Your copy should hold every record exactly and no images.

[Dataset Boundary: Start]

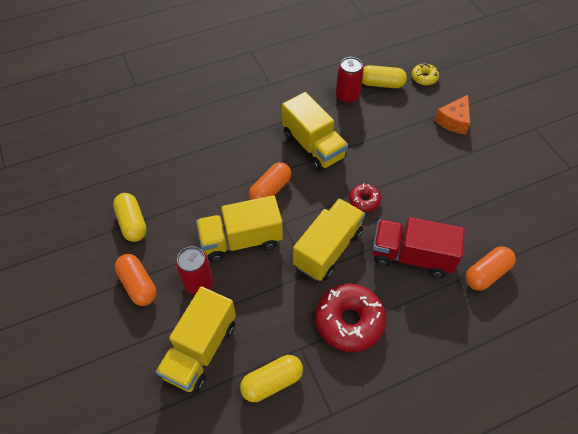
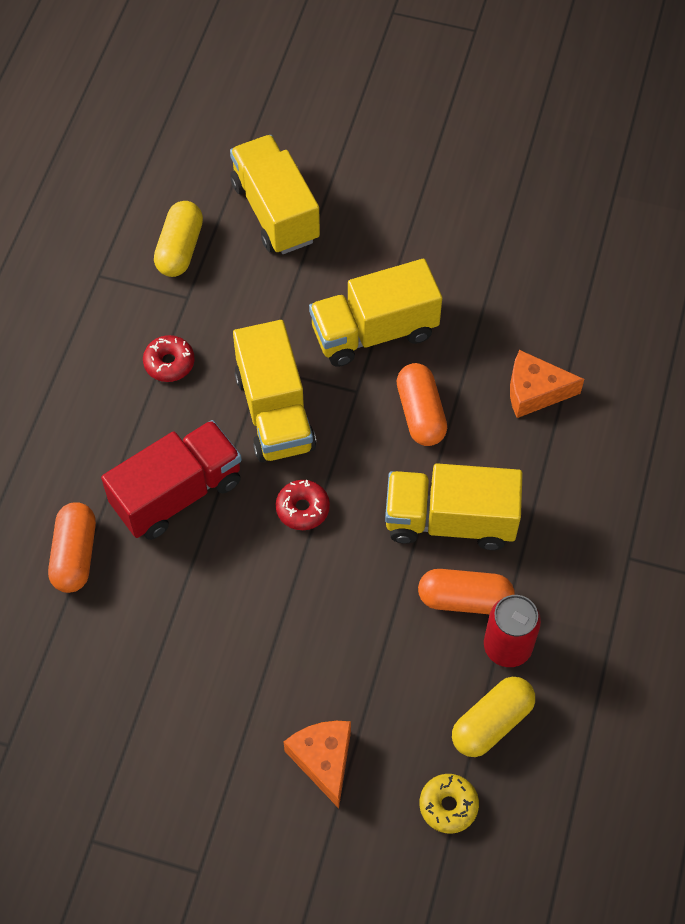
camera: 130 degrees right, 5 degrees up
yellow capsule [113,193,147,242] -> none
orange capsule [115,254,157,306] -> orange capsule moved to [418,569,515,614]
red can [176,246,213,295] -> none
yellow truck [196,195,283,262] -> yellow truck turned 135 degrees counterclockwise [309,259,442,367]
red donut [315,283,386,352] -> red donut [143,335,195,382], size x0.52
none -> orange cheese [510,350,584,418]

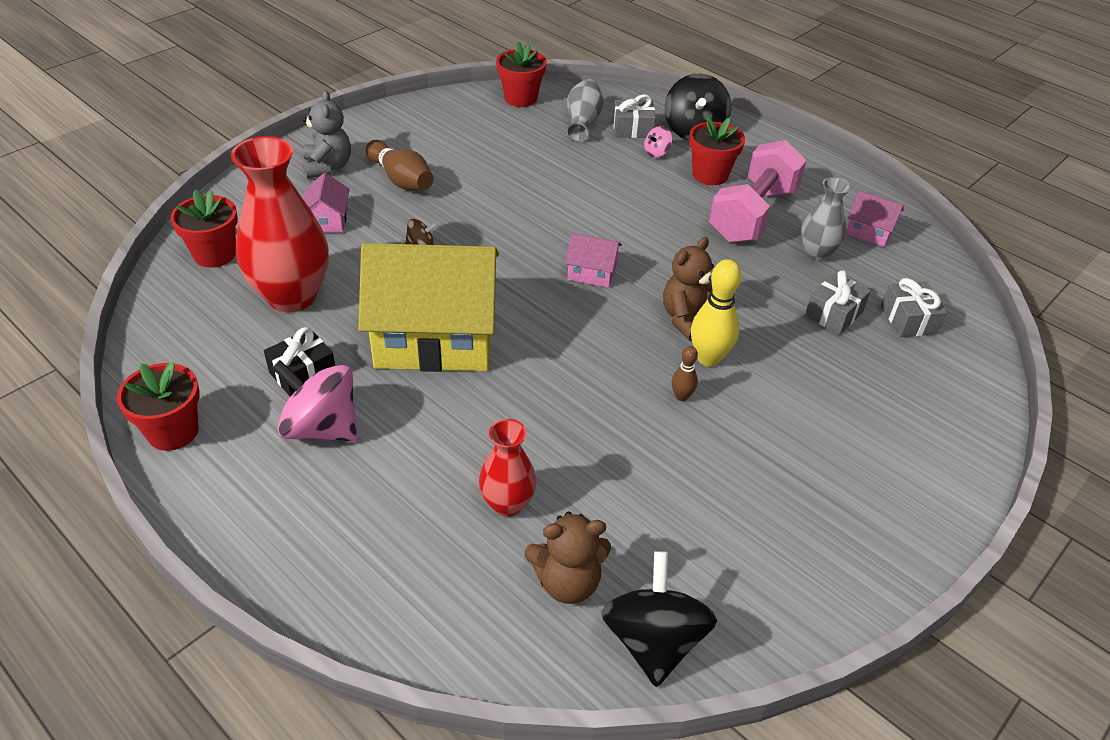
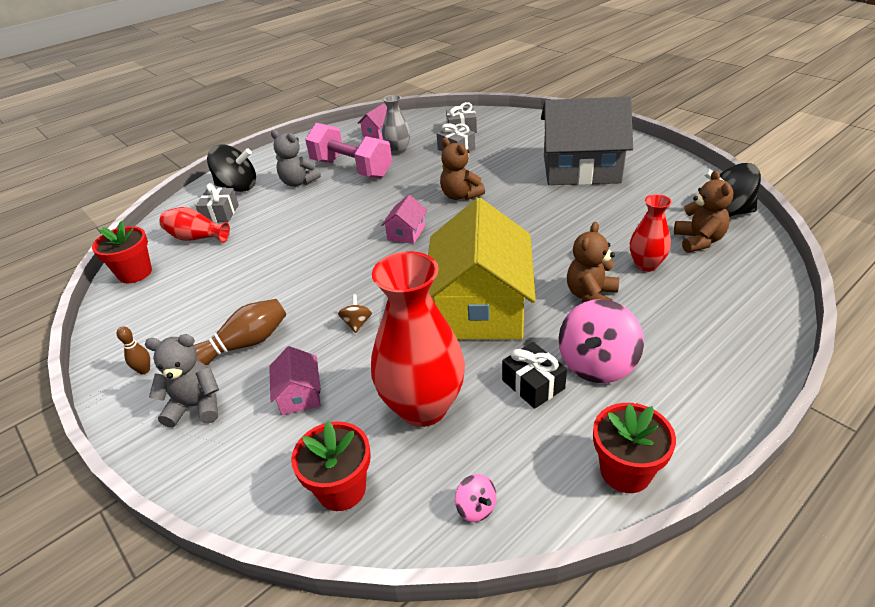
camera: 80 degrees left, 5 degrees down
pink house [303,173,350,233] -> pink house turned 75 degrees clockwise [269,346,321,415]
grey vase [566,79,603,142] -> red vase [159,207,230,243]
pink spinning top [644,126,672,158] -> pink spinning top moved to [455,474,497,522]
brown bowling pin [672,346,698,401] -> brown bowling pin moved to [117,326,150,374]
red flower pot [689,117,745,185] -> grey teddy bear [271,130,321,187]
yellow bowling pin [691,259,742,367] -> none
none -> grey house [541,96,633,185]
none -> brown teddy bear [567,222,619,303]

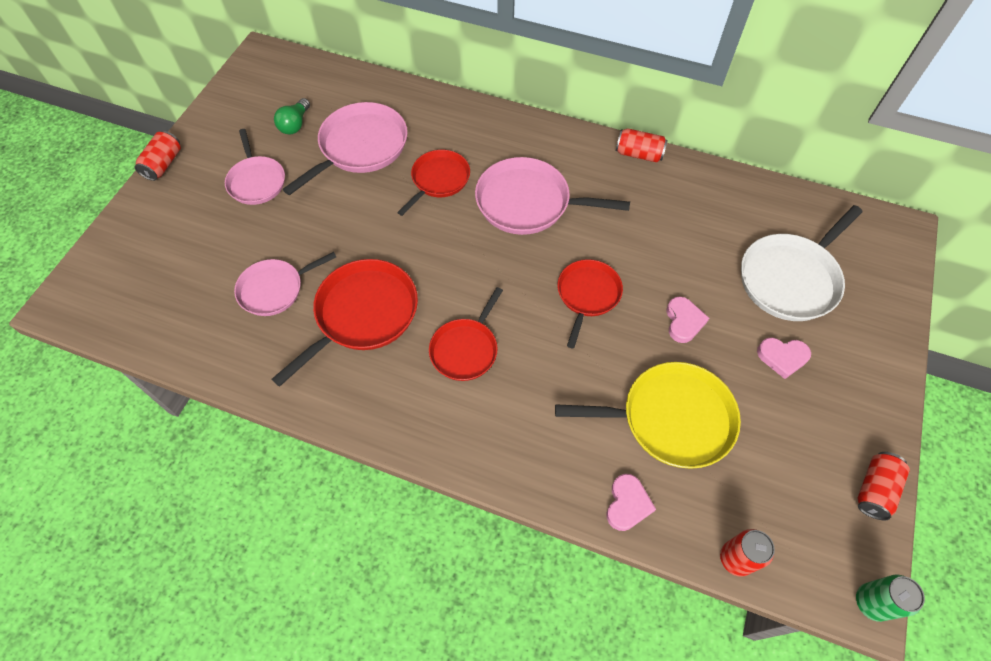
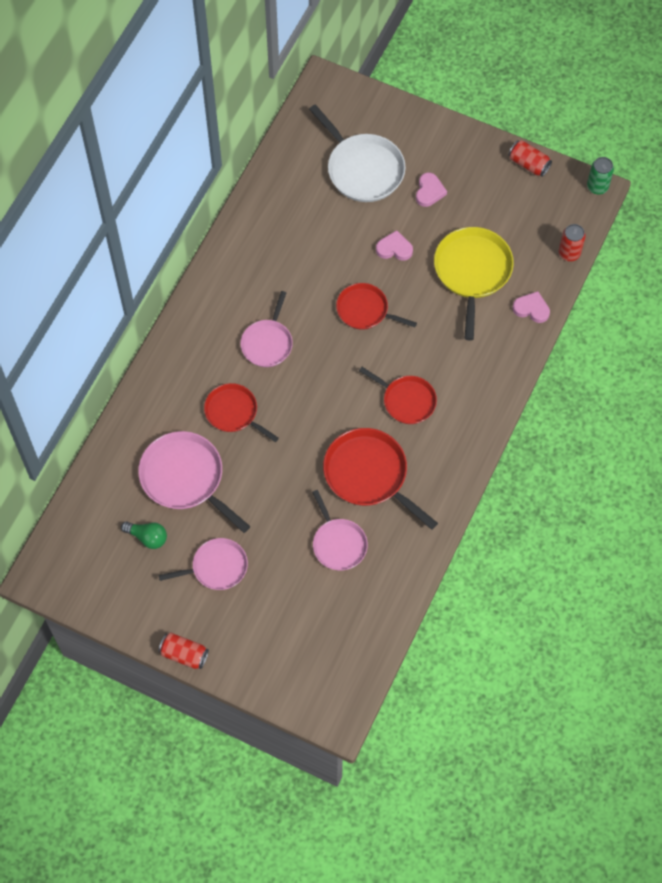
camera: 85 degrees left, 5 degrees up
pink pan [475,157,630,235] -> pink pan [240,291,293,367], size x0.64
red can [616,128,668,163] -> none

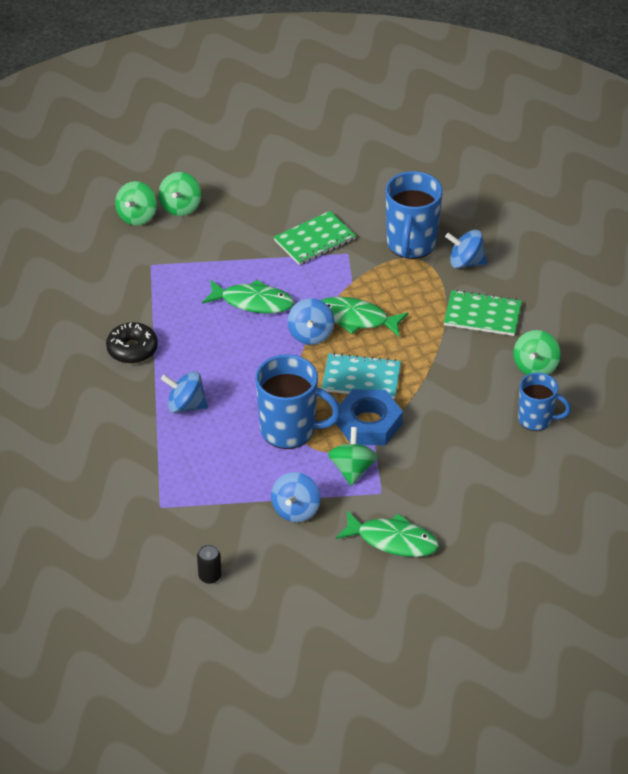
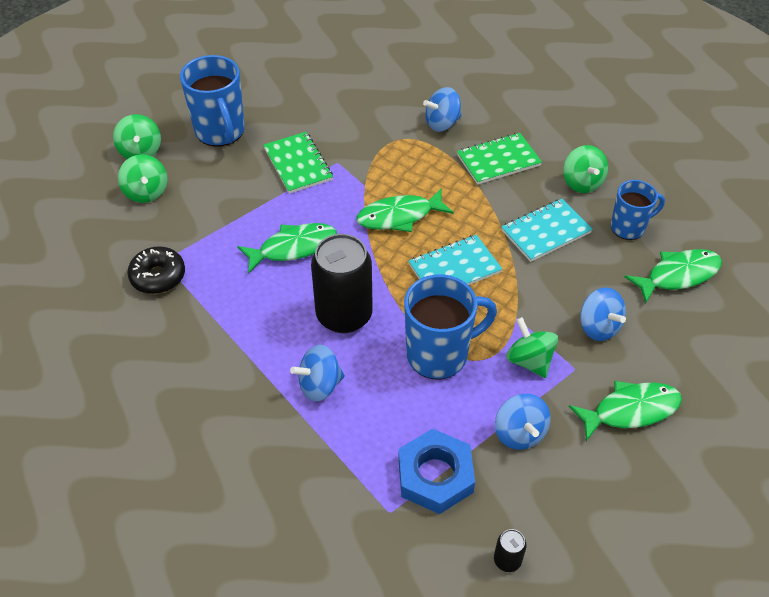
camera: 35 degrees left, 5 degrees up
black donut [106,322,158,364] -> black donut moved to [127,246,185,294]
green spinning top [115,181,157,226] -> green spinning top moved to [113,114,161,159]
green notebook [274,211,356,265] -> green notebook turned 45 degrees counterclockwise [263,132,333,194]
blue spinning top [288,298,334,345] -> blue spinning top moved to [580,287,626,341]
blue nut [336,389,403,446] -> blue nut moved to [398,429,475,514]
blue mug [386,171,443,259] -> blue mug moved to [180,55,245,147]
none -> black can [311,234,373,333]
none -> turquoise notebook [501,199,593,262]
none -> green fish [624,249,722,304]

[Dataset Boundary: End]

--- Answer area ---
camera: 130 degrees right, 5 degrees up
yellow capsule [113,193,147,242] -> none
orange capsule [115,254,157,306] -> orange capsule moved to [418,569,515,614]
red can [176,246,213,295] -> none
yellow truck [196,195,283,262] -> yellow truck turned 135 degrees counterclockwise [309,259,442,367]
red donut [315,283,386,352] -> red donut [143,335,195,382], size x0.52
none -> orange cheese [510,350,584,418]

camera: 80 degrees left, 5 degrees down
pink house [303,173,350,233] -> pink house turned 75 degrees clockwise [269,346,321,415]
grey vase [566,79,603,142] -> red vase [159,207,230,243]
pink spinning top [644,126,672,158] -> pink spinning top moved to [455,474,497,522]
brown bowling pin [672,346,698,401] -> brown bowling pin moved to [117,326,150,374]
red flower pot [689,117,745,185] -> grey teddy bear [271,130,321,187]
yellow bowling pin [691,259,742,367] -> none
none -> grey house [541,96,633,185]
none -> brown teddy bear [567,222,619,303]

camera: 85 degrees left, 5 degrees up
pink pan [475,157,630,235] -> pink pan [240,291,293,367], size x0.64
red can [616,128,668,163] -> none

camera: 35 degrees left, 5 degrees up
black donut [106,322,158,364] -> black donut moved to [127,246,185,294]
green spinning top [115,181,157,226] -> green spinning top moved to [113,114,161,159]
green notebook [274,211,356,265] -> green notebook turned 45 degrees counterclockwise [263,132,333,194]
blue spinning top [288,298,334,345] -> blue spinning top moved to [580,287,626,341]
blue nut [336,389,403,446] -> blue nut moved to [398,429,475,514]
blue mug [386,171,443,259] -> blue mug moved to [180,55,245,147]
none -> black can [311,234,373,333]
none -> turquoise notebook [501,199,593,262]
none -> green fish [624,249,722,304]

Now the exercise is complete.